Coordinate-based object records
===============

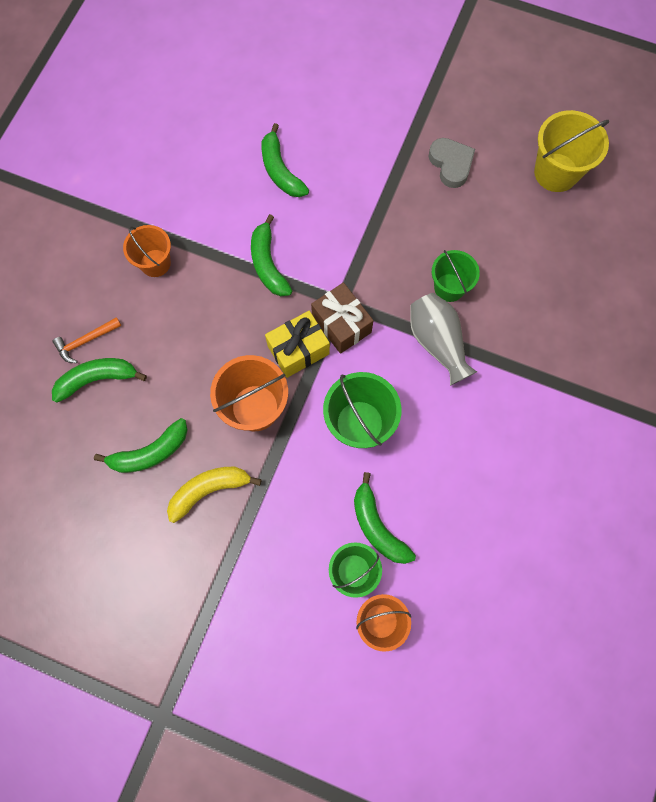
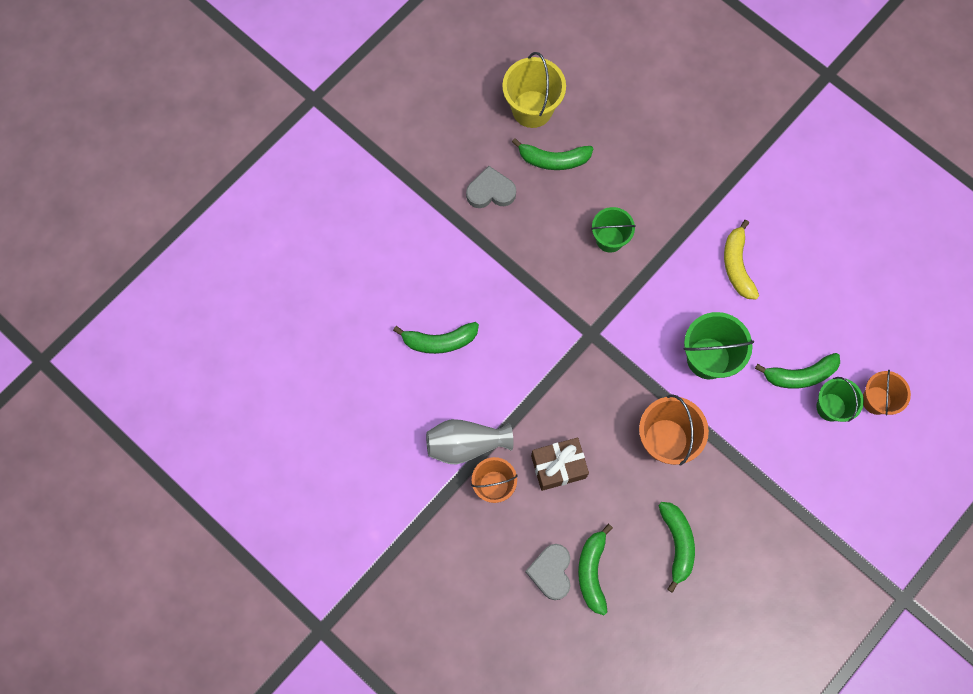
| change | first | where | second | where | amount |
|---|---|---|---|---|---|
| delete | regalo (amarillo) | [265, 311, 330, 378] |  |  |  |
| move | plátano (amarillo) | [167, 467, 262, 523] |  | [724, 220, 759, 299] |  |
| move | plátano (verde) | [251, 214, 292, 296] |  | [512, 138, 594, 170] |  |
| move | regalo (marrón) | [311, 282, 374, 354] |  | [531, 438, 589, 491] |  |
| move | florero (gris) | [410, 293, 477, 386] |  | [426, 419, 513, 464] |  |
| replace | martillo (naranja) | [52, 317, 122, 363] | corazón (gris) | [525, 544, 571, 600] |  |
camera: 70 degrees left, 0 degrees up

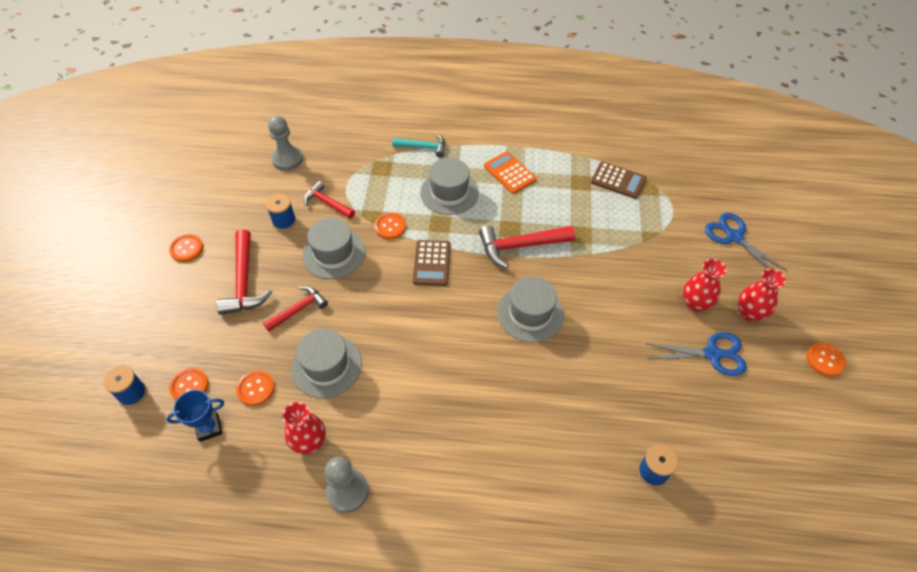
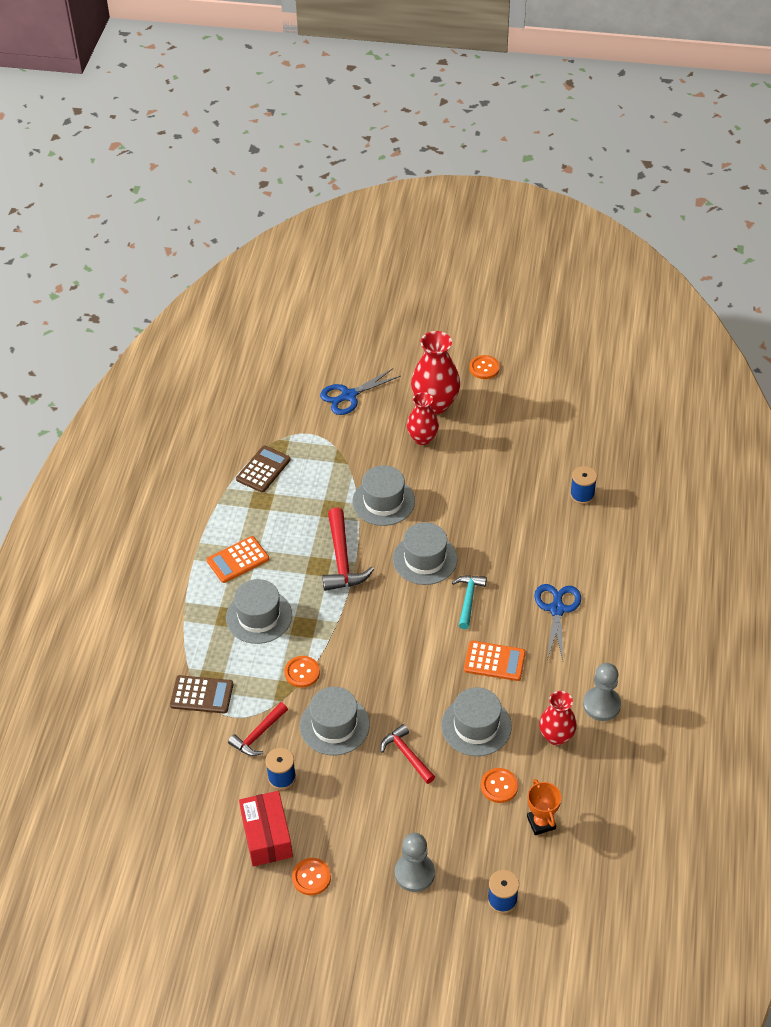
| change | first | where | second | where | amount |
|---|---|---|---|---|---|
| delete | botón (naranja) | [169, 368, 209, 400] |  |  |  |
| delete | martillo (rojo) | [216, 229, 272, 315] |  |  |  |
| insert |  |  | caja (rojo) | [239, 791, 293, 866] |  |
| insert |  |  | sombrero (gris) | [352, 465, 415, 526] |  |
| insert |  |  | calculadora (naranja) | [464, 641, 526, 681] |  |
| move | peón (gris) | [268, 116, 303, 171] |  | [395, 833, 435, 892] |  |
| move | martillo (turquesa) | [392, 134, 445, 158] |  | [452, 575, 487, 629] |  |
| move | calculadora (marrón) | [413, 240, 451, 286] |  | [170, 675, 233, 714] |  |
| move | tijeras (azul) | [646, 332, 747, 376] |  | [534, 584, 581, 660] |  |
| recolor | trofeo (azul) | [166, 390, 224, 442] | trofeo (naranja) | [527, 779, 562, 835] |  |
| resize | florero (rojo) | [738, 268, 786, 322] |  | [411, 331, 460, 414] | x1.56 |
camera: 85 degrees left, 5 degrees down

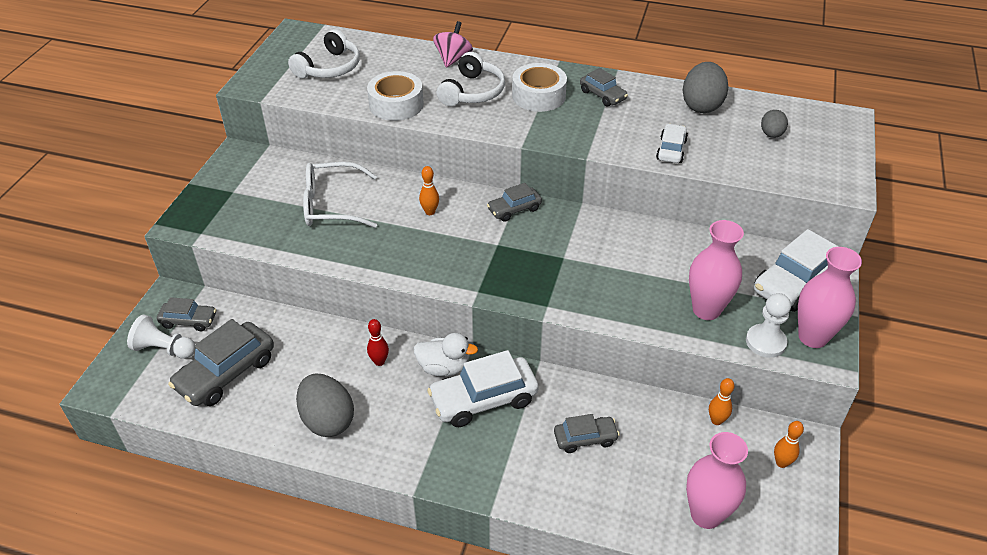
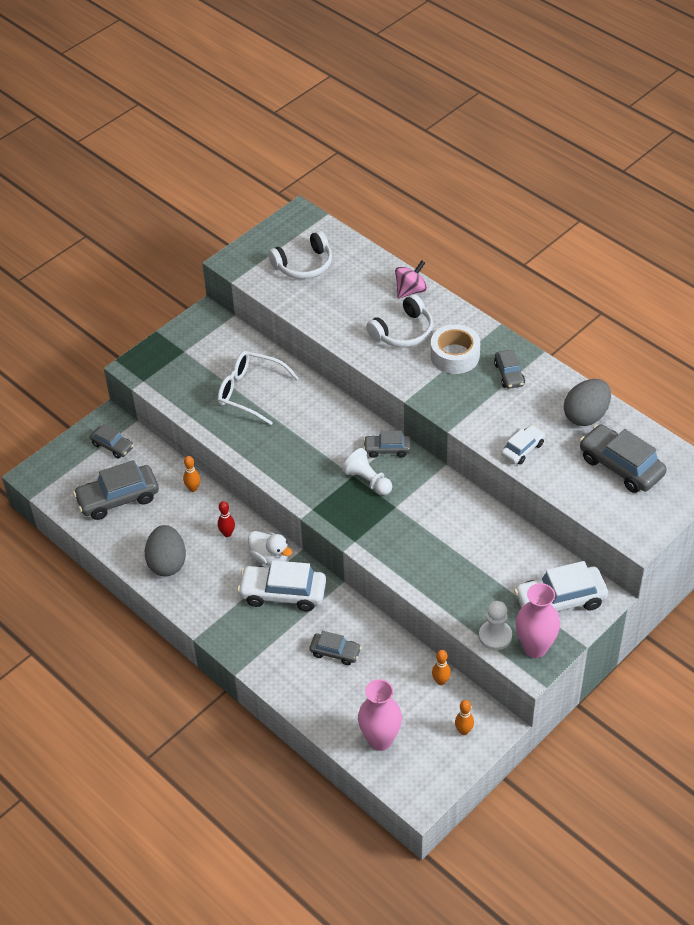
| change | first | where | second | where | amount |
|---|---|---|---|---|---|
| delete | cinta adhesiva (blanco) | [367, 71, 424, 121] |  |  |  |
| delete | florero (rosa) | [689, 220, 744, 320] |  |  |  |
| move | peón (blanco) | [127, 315, 196, 359] |  | [342, 448, 392, 495] |  |
| move | bolo (naranja) | [419, 166, 439, 215] |  | [183, 456, 200, 492] |  |
| replace | huevo (gris) | [761, 110, 788, 138] | coche (gris) | [579, 424, 667, 493] |  |
camera: 30 degrees right, 5 degrees up

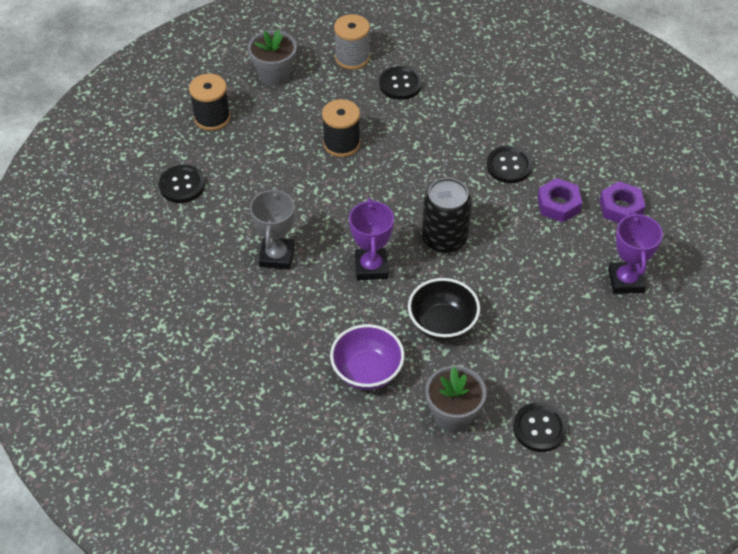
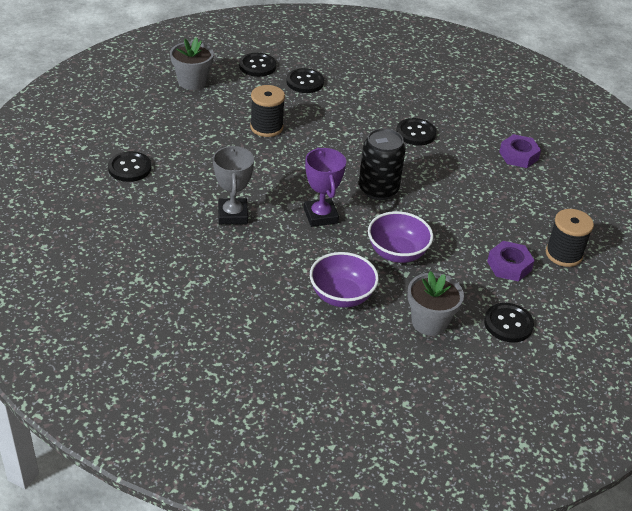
| change | first | where | second | where | amount |
|---|---|---|---|---|---|
| delete | trofeo (morado) | [608, 211, 663, 294] |  |  |  |
| move | carrete (negro) | [189, 74, 230, 131] |  | [546, 209, 594, 267] |  |
| move | tuerca (morado) | [537, 178, 582, 222] |  | [487, 241, 535, 282] |  |
| replace | carrete (gris) | [334, 14, 370, 70] | botón (negro) | [239, 53, 276, 77] |  |
| recolor | cuenco (negro) | [408, 278, 480, 341] | cuenco (morado) | [368, 211, 433, 263] |  |
camera: 15 degrees left, 10 degrees down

===============

Print exactly the first line of the entries and every line after it through the one that contains "move | regalo", leaving the pictures out.

| change | first | where | second | where | amount |
|---|---|---|---|---|---|
| delete | regalo (amarillo) | [265, 311, 330, 378] |  |  |  |
| move | plátano (amarillo) | [167, 467, 262, 523] |  | [724, 220, 759, 299] |  |
| move | plátano (verde) | [251, 214, 292, 296] |  | [512, 138, 594, 170] |  |
| move | regalo (marrón) | [311, 282, 374, 354] |  | [531, 438, 589, 491] |  |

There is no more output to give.